* Task directions *
Word for word, restate the lines that run from the line containing "brown mushroom [115,290,219,381]" to the last line of the records below.

Dataset records
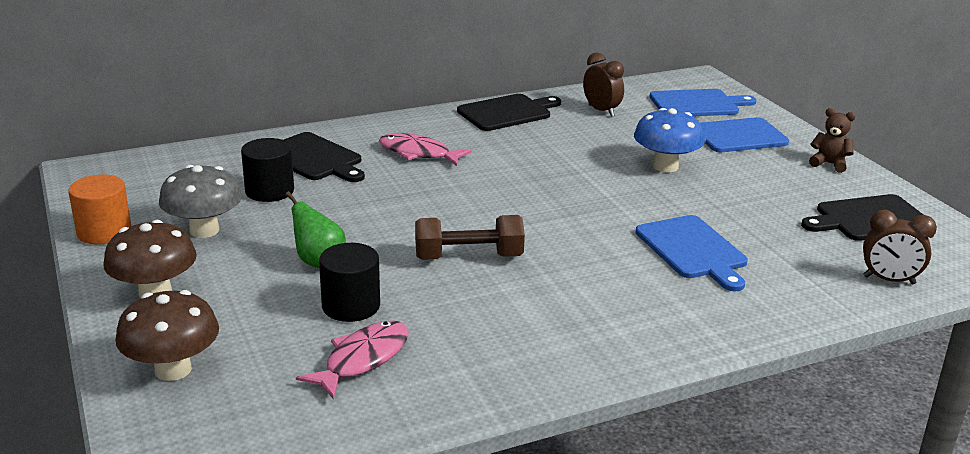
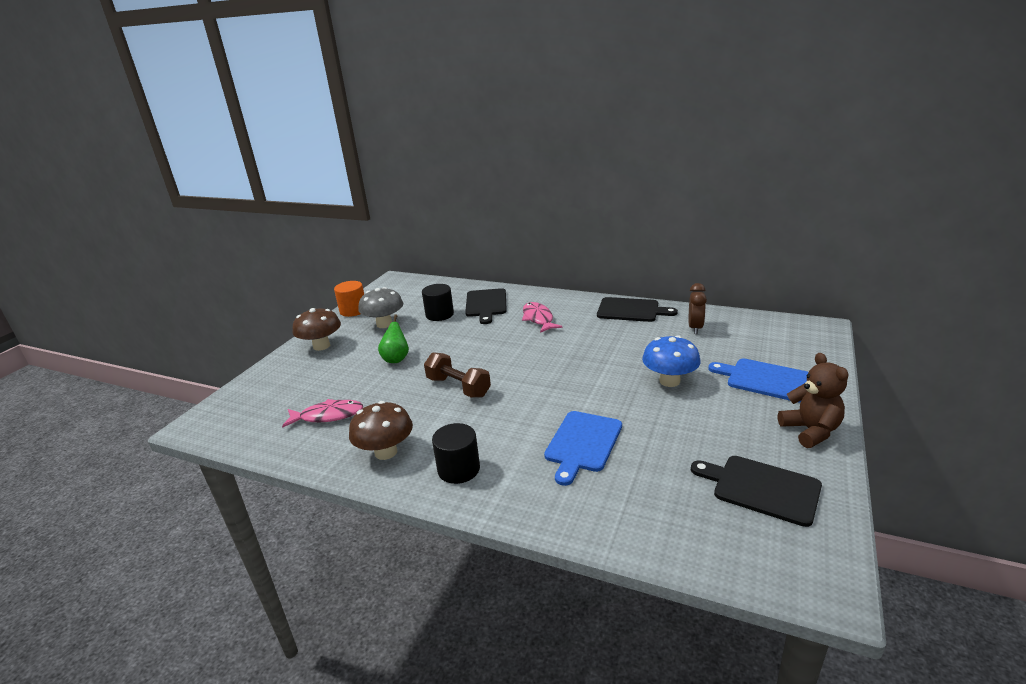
camera: 50 degrees right, 0 degrees up
brown mushroom [115,290,219,381] -> brown mushroom moved to [349,401,413,460]
black cylinder [319,243,380,322] -> black cylinder moved to [432,423,480,484]
blue cutting board [650,89,756,117] -> none
brown teddy bear [809,108,855,173] -> brown teddy bear [778,353,848,448], size x1.53
brown clock [863,210,937,284] -> none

* Answer to the problem *
brown mushroom [115,290,219,381] -> brown mushroom moved to [349,401,413,460]
black cylinder [319,243,380,322] -> black cylinder moved to [432,423,480,484]
blue cutting board [650,89,756,117] -> none
brown teddy bear [809,108,855,173] -> brown teddy bear [778,353,848,448], size x1.53
brown clock [863,210,937,284] -> none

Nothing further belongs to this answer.